Task objective
Write out exactly the lines below from the one containing "R1: 11 (GND, MID) -> 4.7k (GND, MID)" to the last, both ends kept, and nothing more; skip all pictures.

Material for the task
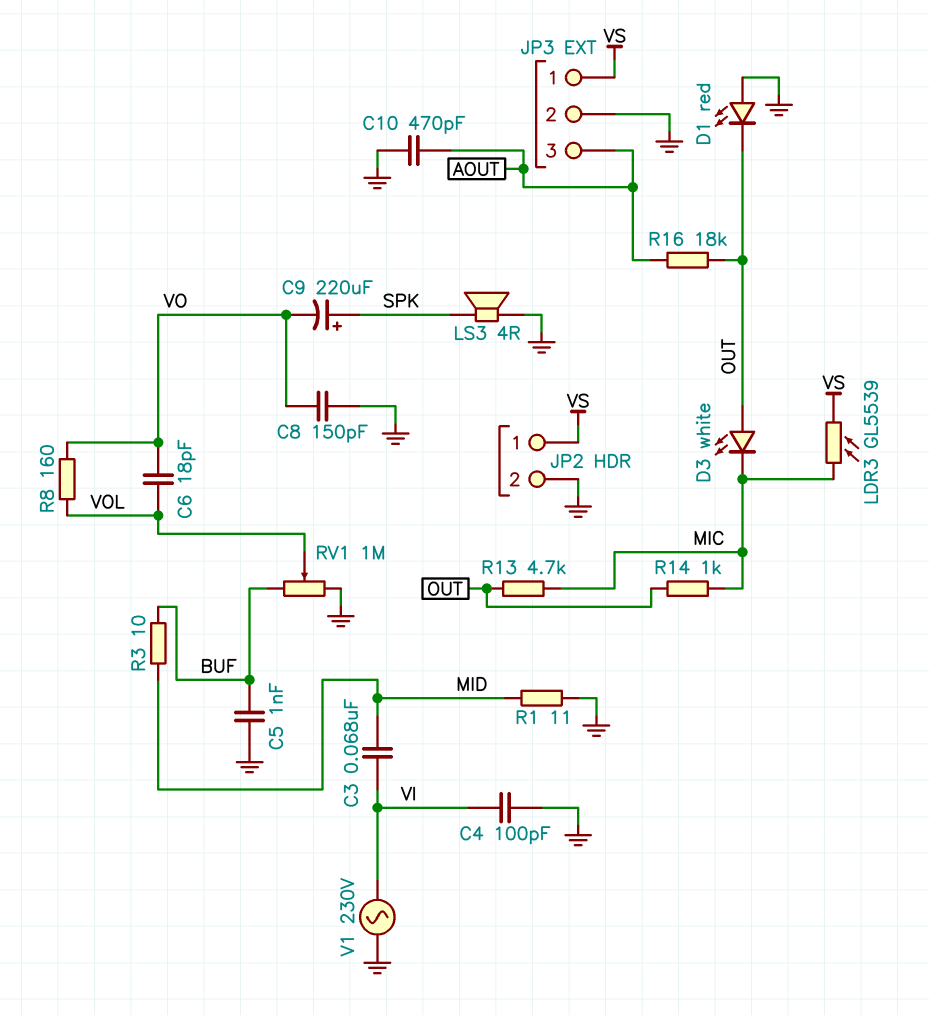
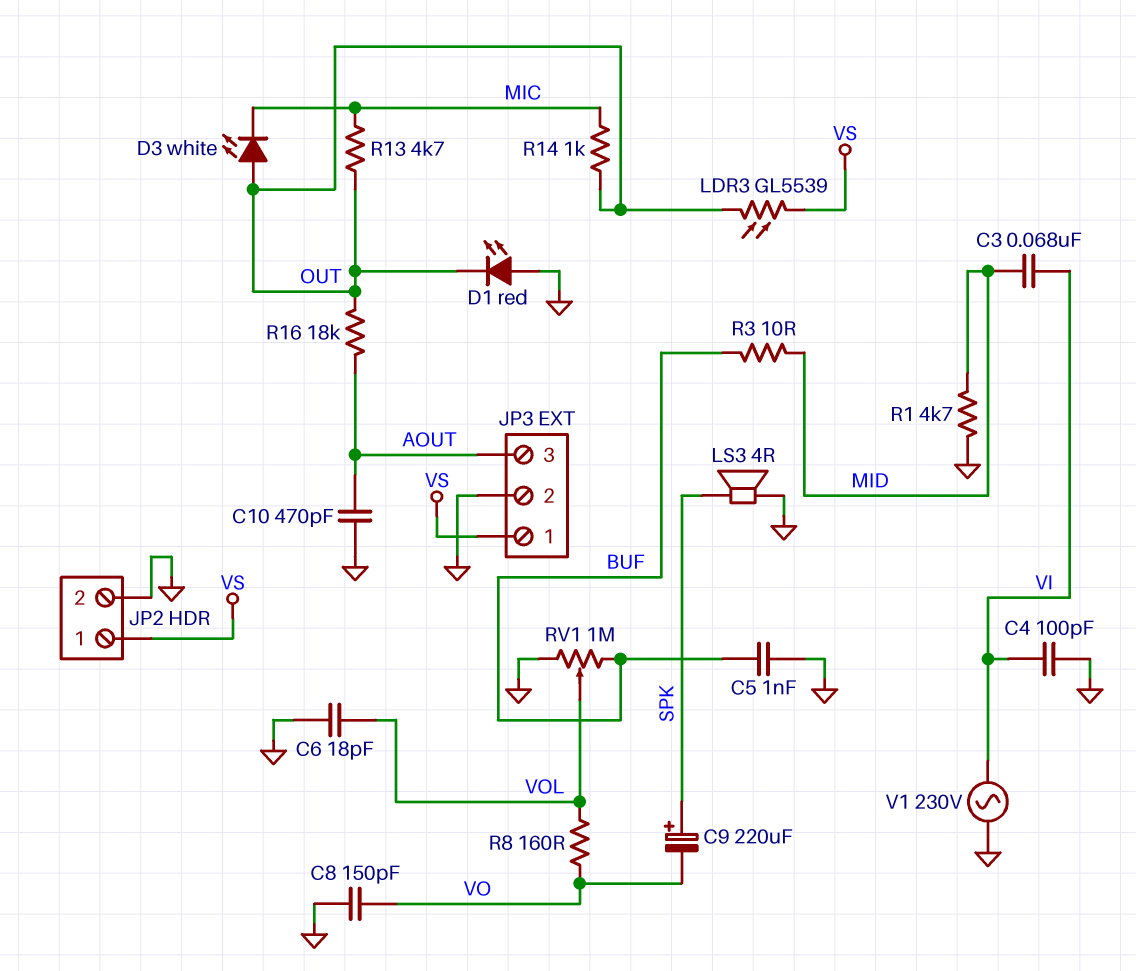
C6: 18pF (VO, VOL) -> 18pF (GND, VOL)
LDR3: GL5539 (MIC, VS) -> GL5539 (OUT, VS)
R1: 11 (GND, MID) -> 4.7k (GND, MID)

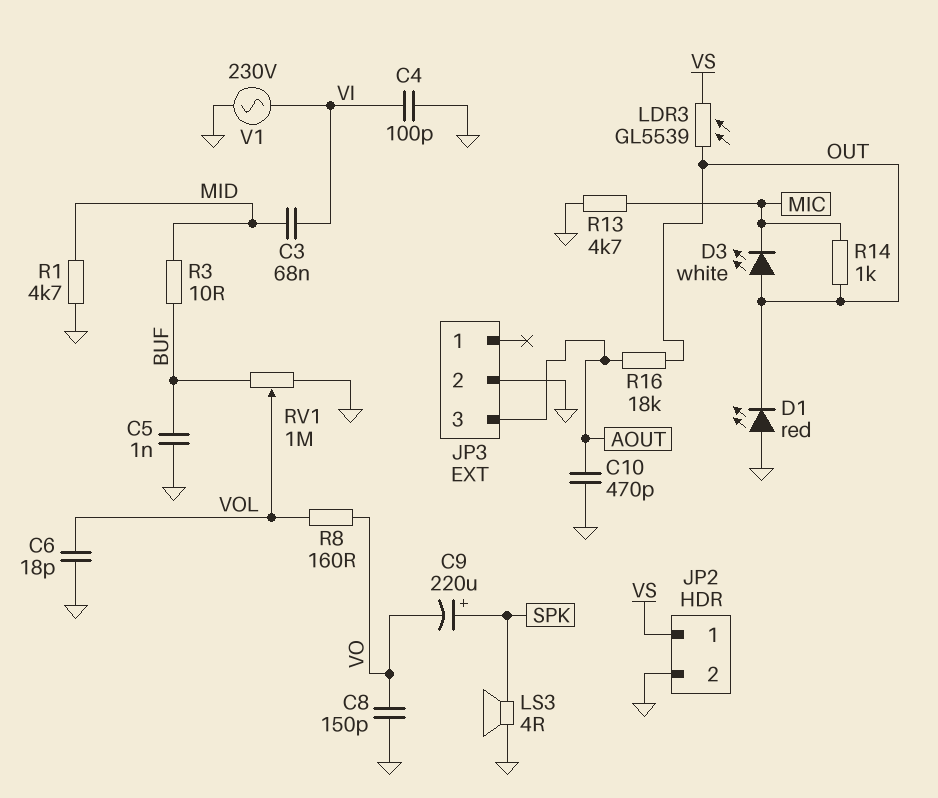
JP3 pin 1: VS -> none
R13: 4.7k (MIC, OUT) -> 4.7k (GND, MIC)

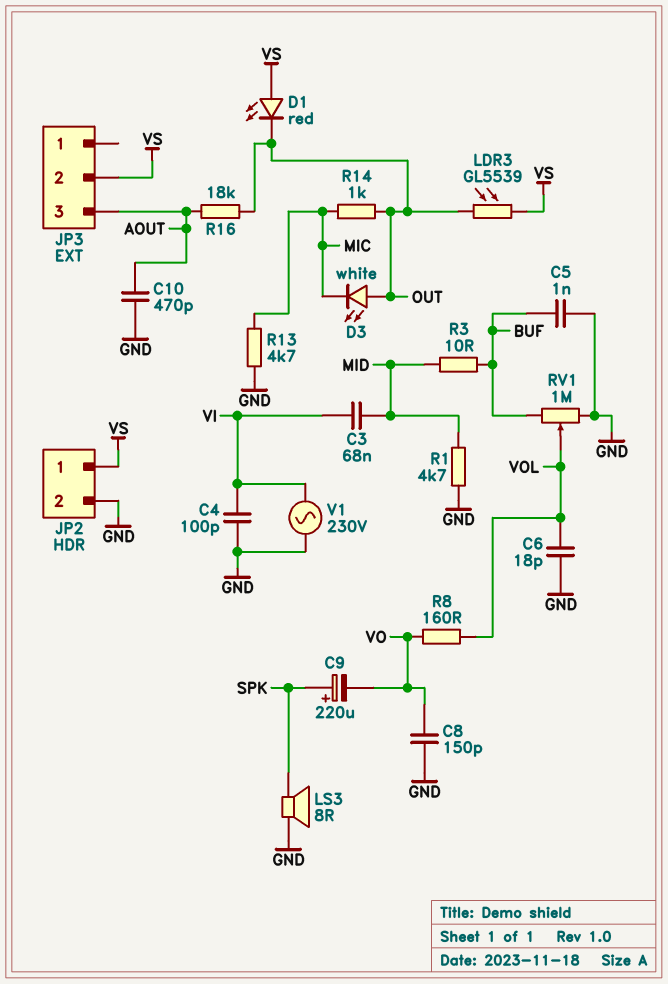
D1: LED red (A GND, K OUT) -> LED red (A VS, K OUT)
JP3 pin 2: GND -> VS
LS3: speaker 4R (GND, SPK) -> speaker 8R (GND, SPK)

Reply
R1: 11 (GND, MID) -> 4.7k (GND, MID)

JP3 pin 1: VS -> none
R13: 4.7k (MIC, OUT) -> 4.7k (GND, MIC)

D1: LED red (A GND, K OUT) -> LED red (A VS, K OUT)
JP3 pin 2: GND -> VS
LS3: speaker 4R (GND, SPK) -> speaker 8R (GND, SPK)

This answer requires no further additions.